> _Activity_
Return every line in the entries below where the word "ciężarówka" shows up.

(Dataset records)

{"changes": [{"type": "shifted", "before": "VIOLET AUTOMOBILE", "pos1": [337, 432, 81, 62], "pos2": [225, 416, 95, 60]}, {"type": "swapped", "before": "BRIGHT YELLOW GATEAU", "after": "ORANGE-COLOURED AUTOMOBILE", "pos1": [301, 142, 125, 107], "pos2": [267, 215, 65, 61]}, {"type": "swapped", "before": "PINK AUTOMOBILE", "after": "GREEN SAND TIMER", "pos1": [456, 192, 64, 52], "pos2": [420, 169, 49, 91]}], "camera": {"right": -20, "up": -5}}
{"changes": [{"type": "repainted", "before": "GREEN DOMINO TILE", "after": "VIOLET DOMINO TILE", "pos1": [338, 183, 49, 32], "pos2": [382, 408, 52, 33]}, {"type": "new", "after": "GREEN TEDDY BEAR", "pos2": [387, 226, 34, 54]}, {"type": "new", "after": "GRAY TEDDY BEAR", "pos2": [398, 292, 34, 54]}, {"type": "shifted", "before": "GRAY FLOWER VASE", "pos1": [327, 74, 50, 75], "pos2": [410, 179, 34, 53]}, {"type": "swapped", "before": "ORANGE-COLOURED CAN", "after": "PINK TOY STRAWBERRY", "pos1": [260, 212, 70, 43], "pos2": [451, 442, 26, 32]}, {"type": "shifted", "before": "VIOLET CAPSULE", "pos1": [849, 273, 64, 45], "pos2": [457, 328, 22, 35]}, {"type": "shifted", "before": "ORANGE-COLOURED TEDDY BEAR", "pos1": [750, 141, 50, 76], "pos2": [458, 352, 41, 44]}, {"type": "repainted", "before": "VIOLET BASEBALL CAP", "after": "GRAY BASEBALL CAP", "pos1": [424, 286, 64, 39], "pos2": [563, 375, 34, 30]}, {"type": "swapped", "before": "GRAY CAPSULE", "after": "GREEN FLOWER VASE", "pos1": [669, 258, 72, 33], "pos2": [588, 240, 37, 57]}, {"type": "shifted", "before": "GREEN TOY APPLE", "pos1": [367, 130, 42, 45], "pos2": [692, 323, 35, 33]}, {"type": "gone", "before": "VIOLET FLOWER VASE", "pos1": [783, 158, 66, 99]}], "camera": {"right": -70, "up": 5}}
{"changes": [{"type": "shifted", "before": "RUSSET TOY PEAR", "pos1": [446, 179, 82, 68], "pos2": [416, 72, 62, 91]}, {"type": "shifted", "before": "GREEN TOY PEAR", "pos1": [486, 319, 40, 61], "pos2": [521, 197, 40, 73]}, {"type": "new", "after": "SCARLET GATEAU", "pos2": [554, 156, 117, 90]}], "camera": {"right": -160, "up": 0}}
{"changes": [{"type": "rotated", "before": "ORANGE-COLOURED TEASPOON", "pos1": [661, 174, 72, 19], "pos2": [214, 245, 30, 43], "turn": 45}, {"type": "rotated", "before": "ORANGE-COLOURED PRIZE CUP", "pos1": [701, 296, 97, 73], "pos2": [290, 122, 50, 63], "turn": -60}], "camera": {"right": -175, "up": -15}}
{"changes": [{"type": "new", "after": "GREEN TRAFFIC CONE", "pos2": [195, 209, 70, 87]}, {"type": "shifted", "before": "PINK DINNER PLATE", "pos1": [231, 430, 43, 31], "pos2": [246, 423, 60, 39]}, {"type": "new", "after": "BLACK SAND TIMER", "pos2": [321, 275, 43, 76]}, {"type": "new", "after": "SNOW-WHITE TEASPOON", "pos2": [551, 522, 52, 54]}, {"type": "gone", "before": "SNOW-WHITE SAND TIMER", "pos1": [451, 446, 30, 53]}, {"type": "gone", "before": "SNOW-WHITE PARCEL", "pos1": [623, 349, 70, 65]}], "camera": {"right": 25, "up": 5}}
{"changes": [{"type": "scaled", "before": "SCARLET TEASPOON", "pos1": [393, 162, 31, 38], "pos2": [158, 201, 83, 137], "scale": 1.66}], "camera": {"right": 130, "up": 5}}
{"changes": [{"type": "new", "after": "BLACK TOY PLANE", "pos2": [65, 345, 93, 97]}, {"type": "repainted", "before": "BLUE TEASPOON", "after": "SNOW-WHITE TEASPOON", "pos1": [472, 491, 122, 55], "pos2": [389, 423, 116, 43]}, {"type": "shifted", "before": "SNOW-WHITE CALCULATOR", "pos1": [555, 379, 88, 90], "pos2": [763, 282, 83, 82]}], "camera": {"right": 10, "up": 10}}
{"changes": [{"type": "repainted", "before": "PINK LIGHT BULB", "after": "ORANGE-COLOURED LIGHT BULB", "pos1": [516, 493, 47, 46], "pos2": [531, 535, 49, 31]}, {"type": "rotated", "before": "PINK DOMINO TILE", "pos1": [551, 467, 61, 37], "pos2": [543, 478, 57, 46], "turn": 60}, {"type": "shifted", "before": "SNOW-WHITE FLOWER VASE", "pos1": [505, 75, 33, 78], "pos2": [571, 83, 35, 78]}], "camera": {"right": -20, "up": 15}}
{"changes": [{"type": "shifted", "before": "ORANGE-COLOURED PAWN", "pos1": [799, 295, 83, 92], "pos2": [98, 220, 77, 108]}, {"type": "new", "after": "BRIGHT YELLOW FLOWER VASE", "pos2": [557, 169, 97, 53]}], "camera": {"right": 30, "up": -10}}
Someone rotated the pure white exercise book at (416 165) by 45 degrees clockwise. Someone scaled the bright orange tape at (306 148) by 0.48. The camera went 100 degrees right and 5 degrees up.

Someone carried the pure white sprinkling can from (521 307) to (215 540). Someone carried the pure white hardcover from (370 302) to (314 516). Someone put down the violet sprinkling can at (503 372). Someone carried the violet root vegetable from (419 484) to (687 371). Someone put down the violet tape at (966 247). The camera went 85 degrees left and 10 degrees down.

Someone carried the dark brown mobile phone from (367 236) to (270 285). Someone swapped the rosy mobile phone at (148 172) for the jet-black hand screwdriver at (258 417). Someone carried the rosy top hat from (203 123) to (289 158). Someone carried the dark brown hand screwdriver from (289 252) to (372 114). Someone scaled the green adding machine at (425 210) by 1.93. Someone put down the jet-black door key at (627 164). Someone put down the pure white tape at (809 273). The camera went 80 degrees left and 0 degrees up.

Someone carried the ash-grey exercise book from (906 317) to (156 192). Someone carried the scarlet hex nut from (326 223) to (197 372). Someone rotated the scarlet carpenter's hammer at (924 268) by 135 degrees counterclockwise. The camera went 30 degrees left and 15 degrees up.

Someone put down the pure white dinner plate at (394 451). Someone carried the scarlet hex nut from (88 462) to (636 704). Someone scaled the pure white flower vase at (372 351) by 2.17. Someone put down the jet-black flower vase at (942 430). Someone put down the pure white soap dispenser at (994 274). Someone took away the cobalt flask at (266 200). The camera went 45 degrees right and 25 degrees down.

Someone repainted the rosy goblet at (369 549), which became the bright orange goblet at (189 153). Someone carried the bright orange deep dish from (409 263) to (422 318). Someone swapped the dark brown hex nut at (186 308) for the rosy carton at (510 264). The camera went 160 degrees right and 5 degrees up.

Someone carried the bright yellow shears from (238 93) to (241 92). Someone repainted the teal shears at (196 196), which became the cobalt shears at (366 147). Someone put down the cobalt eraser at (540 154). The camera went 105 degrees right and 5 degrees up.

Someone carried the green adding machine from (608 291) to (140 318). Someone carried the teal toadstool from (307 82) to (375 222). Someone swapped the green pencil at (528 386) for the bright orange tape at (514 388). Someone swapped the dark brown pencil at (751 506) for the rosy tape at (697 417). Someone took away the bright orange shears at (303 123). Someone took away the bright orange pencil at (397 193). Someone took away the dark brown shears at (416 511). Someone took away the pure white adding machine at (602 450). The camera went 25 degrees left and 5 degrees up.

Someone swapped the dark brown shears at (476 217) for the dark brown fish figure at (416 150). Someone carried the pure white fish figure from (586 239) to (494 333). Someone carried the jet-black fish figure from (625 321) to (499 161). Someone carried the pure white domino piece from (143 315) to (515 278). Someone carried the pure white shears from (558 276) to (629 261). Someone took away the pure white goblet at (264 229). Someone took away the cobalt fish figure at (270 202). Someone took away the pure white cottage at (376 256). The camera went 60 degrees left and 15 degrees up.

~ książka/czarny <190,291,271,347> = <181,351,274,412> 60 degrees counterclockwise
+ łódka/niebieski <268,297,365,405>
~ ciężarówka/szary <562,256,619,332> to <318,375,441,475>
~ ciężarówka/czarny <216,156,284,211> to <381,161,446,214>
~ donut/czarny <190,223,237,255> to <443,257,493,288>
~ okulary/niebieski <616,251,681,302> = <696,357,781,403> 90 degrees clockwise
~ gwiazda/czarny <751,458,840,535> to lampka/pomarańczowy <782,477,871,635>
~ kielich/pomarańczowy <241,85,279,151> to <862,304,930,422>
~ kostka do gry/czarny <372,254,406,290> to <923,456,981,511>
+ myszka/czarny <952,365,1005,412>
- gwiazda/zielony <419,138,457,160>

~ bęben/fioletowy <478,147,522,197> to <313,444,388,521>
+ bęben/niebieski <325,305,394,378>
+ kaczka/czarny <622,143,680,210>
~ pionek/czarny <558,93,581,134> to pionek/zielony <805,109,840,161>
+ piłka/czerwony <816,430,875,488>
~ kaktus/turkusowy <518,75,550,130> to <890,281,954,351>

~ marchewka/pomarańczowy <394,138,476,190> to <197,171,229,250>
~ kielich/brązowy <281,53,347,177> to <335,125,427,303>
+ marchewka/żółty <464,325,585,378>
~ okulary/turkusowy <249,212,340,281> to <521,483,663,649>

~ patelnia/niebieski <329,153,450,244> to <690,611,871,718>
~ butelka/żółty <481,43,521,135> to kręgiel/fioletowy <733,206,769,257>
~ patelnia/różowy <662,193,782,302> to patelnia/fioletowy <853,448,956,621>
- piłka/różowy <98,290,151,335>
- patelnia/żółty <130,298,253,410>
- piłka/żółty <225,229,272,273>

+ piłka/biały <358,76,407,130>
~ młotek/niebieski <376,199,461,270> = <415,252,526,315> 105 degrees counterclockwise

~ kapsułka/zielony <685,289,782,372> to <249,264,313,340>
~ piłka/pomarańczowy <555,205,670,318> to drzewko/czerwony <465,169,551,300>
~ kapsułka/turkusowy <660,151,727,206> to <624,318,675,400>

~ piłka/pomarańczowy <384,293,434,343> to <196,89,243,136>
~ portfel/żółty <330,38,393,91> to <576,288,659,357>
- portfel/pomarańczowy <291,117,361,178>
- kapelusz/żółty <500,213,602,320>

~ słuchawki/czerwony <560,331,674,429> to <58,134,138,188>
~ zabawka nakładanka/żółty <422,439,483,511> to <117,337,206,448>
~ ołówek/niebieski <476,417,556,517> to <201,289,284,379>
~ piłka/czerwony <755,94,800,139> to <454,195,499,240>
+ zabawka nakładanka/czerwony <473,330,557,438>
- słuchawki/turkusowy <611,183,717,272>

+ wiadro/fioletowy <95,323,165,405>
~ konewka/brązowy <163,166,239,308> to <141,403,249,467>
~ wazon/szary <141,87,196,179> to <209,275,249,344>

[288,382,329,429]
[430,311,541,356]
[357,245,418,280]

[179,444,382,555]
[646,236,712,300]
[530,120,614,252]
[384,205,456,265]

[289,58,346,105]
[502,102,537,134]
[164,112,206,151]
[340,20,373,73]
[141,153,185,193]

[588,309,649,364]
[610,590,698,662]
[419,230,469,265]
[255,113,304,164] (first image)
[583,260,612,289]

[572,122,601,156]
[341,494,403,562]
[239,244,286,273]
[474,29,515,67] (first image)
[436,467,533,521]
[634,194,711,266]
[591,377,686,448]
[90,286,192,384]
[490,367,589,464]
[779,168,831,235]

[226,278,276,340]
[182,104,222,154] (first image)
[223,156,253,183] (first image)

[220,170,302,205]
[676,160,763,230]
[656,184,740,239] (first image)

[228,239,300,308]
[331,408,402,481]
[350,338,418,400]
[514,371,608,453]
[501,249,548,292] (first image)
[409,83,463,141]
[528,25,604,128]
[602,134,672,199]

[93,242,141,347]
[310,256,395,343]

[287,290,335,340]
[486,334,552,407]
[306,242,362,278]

(End Dataset records)

> _Answer section_
~ ciężarówka/szary <562,256,619,332> to <318,375,441,475>
~ ciężarówka/czarny <216,156,284,211> to <381,161,446,214>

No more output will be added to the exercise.